======== Données de l'exercice ========

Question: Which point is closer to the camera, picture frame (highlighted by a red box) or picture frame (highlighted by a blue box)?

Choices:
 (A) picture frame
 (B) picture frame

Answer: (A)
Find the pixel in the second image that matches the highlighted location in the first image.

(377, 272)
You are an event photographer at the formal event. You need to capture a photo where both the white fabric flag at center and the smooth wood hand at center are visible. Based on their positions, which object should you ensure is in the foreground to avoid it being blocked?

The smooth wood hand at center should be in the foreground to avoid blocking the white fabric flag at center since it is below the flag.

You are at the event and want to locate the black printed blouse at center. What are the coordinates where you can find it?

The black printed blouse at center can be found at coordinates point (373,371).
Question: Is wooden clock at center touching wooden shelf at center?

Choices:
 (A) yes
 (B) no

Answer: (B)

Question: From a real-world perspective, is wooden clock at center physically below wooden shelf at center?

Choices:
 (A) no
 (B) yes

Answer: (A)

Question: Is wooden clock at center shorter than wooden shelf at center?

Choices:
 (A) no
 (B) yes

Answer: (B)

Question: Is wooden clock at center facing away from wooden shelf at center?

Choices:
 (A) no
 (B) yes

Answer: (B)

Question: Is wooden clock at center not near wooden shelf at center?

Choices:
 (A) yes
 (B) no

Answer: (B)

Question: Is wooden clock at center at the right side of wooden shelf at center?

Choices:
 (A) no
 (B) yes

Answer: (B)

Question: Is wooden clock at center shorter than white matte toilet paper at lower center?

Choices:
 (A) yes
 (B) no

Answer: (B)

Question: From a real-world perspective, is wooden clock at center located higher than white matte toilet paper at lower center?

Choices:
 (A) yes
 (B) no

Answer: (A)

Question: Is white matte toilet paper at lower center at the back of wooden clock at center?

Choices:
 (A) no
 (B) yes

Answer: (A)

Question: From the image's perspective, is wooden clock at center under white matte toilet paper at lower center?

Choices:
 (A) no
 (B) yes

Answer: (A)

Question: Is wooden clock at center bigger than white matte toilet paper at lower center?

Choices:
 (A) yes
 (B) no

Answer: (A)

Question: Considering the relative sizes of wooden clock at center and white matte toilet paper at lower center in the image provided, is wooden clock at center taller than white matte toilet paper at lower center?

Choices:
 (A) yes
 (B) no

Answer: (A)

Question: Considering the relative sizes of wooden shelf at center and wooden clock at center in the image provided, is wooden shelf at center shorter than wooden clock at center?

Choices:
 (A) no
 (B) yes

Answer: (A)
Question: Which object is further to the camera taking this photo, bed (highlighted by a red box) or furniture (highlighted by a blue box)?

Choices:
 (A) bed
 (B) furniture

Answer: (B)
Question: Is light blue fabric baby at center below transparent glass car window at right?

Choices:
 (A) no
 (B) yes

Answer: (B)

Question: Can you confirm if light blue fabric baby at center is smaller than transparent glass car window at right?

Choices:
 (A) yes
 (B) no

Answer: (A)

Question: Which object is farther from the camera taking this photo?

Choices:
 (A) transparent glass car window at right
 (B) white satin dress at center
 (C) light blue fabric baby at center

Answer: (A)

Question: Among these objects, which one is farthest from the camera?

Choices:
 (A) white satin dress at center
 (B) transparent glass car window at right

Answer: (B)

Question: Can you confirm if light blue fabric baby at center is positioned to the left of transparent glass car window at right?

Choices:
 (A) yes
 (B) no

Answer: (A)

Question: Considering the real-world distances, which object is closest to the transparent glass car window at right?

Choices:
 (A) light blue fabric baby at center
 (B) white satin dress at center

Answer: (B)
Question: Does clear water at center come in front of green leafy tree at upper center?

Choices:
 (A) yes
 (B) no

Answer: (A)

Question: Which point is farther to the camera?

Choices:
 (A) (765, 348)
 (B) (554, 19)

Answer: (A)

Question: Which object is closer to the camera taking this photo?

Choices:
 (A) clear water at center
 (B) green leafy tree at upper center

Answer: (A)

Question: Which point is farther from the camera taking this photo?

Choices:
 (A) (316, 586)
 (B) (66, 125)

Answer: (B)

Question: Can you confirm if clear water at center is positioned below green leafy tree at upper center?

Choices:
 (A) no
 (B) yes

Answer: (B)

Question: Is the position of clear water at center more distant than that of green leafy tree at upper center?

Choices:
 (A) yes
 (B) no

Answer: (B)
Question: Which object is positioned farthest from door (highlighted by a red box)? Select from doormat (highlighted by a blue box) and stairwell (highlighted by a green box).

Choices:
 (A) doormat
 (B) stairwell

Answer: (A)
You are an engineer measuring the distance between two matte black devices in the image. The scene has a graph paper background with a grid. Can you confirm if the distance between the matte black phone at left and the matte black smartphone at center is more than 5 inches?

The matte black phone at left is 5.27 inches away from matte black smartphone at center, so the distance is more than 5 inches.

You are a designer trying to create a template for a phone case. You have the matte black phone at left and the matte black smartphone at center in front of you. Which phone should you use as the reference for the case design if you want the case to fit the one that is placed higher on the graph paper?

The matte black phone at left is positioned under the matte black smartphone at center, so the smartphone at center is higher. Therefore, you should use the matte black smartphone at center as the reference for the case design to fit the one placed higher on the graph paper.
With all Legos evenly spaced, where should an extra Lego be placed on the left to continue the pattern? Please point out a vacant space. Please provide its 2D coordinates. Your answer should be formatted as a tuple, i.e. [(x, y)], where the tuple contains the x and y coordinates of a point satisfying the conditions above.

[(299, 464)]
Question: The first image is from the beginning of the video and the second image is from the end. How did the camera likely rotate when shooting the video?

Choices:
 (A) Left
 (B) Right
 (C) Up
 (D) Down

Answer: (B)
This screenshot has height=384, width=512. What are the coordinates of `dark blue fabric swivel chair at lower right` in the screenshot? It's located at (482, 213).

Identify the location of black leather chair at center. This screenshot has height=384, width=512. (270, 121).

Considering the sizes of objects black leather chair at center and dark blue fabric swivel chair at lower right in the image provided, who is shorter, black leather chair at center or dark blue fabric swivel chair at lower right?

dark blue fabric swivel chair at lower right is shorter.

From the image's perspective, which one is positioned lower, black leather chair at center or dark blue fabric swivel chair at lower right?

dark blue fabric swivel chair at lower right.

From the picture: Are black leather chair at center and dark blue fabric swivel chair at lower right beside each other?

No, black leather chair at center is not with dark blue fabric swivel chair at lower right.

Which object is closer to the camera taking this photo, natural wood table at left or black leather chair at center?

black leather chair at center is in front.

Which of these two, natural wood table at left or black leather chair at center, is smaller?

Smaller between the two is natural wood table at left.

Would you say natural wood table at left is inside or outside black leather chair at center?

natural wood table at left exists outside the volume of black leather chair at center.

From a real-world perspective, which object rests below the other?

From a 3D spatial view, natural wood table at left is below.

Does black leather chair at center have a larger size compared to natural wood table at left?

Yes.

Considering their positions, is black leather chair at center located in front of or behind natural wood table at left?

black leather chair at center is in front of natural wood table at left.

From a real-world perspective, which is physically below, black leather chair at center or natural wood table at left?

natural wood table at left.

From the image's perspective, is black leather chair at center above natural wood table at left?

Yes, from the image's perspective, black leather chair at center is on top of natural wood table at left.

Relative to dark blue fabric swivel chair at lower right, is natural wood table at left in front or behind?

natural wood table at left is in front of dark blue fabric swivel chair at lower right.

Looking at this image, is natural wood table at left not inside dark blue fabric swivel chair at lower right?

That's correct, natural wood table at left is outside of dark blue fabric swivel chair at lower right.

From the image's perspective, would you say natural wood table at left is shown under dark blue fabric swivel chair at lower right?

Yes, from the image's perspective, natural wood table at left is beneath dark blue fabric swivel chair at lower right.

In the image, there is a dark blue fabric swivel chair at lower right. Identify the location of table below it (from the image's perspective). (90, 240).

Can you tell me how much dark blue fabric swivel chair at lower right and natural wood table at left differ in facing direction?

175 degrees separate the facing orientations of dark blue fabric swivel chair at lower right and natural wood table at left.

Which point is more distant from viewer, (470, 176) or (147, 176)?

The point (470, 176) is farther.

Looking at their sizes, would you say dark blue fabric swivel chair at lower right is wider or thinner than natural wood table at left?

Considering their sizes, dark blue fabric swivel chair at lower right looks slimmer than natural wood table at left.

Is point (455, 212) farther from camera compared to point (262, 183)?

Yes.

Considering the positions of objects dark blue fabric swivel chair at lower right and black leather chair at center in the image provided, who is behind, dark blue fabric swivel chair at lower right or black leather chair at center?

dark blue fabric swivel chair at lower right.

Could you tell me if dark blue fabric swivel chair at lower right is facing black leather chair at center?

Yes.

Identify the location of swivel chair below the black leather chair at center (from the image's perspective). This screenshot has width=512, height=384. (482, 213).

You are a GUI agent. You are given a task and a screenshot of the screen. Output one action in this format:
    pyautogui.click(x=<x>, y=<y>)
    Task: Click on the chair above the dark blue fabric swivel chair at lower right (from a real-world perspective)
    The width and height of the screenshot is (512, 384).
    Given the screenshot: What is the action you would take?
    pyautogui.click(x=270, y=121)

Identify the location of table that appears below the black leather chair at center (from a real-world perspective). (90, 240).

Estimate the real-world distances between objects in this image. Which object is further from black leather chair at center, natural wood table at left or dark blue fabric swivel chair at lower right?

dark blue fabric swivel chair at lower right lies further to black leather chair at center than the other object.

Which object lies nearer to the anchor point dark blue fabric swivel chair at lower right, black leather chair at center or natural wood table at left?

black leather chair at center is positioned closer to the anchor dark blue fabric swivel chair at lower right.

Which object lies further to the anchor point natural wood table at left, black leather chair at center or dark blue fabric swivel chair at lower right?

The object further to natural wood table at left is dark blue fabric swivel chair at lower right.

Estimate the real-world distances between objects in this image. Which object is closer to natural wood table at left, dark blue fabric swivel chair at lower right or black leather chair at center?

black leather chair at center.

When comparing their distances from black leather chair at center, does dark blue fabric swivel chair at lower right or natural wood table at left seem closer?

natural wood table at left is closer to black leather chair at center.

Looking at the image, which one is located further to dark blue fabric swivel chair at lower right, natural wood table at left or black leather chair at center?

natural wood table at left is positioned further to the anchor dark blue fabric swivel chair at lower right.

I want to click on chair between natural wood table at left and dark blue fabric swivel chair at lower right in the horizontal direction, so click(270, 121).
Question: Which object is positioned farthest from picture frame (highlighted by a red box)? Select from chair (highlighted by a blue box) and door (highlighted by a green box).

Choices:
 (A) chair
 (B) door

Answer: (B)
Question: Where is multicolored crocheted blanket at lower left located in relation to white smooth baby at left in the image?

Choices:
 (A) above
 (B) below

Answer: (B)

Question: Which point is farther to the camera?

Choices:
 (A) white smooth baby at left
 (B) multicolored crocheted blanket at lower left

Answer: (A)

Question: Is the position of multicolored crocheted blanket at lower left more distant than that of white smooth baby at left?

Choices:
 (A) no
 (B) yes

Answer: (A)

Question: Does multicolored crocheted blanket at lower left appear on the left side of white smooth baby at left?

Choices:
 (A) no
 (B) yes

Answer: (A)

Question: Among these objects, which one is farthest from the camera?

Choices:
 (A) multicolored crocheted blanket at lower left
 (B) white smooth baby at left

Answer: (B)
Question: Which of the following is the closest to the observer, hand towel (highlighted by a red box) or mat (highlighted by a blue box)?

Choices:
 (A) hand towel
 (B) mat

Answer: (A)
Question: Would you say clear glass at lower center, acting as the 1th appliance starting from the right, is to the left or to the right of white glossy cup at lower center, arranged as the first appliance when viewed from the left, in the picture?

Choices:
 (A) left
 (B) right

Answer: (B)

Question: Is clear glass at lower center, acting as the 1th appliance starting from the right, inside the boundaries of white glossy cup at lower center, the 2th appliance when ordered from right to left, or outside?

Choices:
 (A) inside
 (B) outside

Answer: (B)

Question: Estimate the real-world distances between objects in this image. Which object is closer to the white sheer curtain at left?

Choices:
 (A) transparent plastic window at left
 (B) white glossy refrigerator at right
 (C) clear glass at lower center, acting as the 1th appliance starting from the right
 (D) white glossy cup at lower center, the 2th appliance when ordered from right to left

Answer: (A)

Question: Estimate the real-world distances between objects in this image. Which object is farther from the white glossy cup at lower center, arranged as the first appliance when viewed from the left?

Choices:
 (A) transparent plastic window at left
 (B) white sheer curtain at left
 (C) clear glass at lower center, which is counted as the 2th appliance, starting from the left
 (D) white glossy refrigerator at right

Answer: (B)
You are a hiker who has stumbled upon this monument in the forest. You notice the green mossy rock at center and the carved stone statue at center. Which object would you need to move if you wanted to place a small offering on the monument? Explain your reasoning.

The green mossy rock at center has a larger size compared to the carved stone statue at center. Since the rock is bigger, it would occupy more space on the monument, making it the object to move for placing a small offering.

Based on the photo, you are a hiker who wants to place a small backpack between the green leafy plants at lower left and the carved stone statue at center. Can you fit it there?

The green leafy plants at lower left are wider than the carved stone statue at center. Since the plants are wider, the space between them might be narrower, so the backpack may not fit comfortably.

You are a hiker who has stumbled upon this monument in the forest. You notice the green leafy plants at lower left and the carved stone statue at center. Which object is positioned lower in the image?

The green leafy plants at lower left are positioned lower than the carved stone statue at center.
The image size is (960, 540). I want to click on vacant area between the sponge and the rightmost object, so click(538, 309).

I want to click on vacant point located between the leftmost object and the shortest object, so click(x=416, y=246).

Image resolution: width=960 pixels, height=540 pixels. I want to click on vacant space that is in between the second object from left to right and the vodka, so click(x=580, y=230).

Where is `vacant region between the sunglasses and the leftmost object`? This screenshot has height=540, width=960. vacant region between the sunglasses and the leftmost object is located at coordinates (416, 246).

========

> [Objectif visé]
Mettez sous forme de tableau Markdown les lignes du matériel ci-dessus, de celle qui contient « When comparing their » jusqu'à celle qui contient « natural wood table at left is closer », ces deux lignes comprises. Omettez les lignes vides et nommez les colonnes « N° » et « Ligne ».

> [Résultat attendu]
| N° | Ligne |
|---|---|
| 1 | When comparing their distances from black leather chair at center, does dark blue fabric swivel chair at lower right or natural wood table at left seem closer? |
| 2 | natural wood table at left is closer to black leather chair at center. |